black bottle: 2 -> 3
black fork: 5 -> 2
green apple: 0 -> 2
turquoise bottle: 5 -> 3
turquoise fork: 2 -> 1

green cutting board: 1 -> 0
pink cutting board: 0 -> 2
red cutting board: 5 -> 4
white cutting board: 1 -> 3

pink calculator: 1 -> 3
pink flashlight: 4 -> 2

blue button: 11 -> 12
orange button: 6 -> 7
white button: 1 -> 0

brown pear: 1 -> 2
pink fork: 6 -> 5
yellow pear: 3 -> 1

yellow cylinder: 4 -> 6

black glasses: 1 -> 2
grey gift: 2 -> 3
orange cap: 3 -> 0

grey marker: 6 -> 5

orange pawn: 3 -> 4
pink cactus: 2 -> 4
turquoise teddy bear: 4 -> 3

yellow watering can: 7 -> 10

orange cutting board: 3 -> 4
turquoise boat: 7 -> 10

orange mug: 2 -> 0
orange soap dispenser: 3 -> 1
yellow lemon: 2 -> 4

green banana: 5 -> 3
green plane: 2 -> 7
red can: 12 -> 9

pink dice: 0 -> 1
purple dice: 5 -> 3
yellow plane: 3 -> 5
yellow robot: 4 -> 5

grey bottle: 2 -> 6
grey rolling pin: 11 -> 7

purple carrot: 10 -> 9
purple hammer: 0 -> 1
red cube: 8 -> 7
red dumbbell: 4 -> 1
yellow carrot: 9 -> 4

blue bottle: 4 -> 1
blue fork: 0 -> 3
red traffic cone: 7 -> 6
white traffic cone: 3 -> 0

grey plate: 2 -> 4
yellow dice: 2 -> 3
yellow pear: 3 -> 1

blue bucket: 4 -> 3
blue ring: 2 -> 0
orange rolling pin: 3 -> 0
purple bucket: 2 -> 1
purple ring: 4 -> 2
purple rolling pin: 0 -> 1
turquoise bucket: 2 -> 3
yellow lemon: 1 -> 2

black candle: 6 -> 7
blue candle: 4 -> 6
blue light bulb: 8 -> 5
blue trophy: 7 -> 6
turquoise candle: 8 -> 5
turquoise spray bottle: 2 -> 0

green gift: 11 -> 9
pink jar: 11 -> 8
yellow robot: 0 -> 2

────────────────────

_WORK INSTRUCTION_.
Print, without alteration, only the lines above between the one holding "white button: 1 -> 0" and the one holding "purple bucket: 2 -> 1", inclusive.

_RESPONSE_.
white button: 1 -> 0

brown pear: 1 -> 2
pink fork: 6 -> 5
yellow pear: 3 -> 1

yellow cylinder: 4 -> 6

black glasses: 1 -> 2
grey gift: 2 -> 3
orange cap: 3 -> 0

grey marker: 6 -> 5

orange pawn: 3 -> 4
pink cactus: 2 -> 4
turquoise teddy bear: 4 -> 3

yellow watering can: 7 -> 10

orange cutting board: 3 -> 4
turquoise boat: 7 -> 10

orange mug: 2 -> 0
orange soap dispenser: 3 -> 1
yellow lemon: 2 -> 4

green banana: 5 -> 3
green plane: 2 -> 7
red can: 12 -> 9

pink dice: 0 -> 1
purple dice: 5 -> 3
yellow plane: 3 -> 5
yellow robot: 4 -> 5

grey bottle: 2 -> 6
grey rolling pin: 11 -> 7

purple carrot: 10 -> 9
purple hammer: 0 -> 1
red cube: 8 -> 7
red dumbbell: 4 -> 1
yellow carrot: 9 -> 4

blue bottle: 4 -> 1
blue fork: 0 -> 3
red traffic cone: 7 -> 6
white traffic cone: 3 -> 0

grey plate: 2 -> 4
yellow dice: 2 -> 3
yellow pear: 3 -> 1

blue bucket: 4 -> 3
blue ring: 2 -> 0
orange rolling pin: 3 -> 0
purple bucket: 2 -> 1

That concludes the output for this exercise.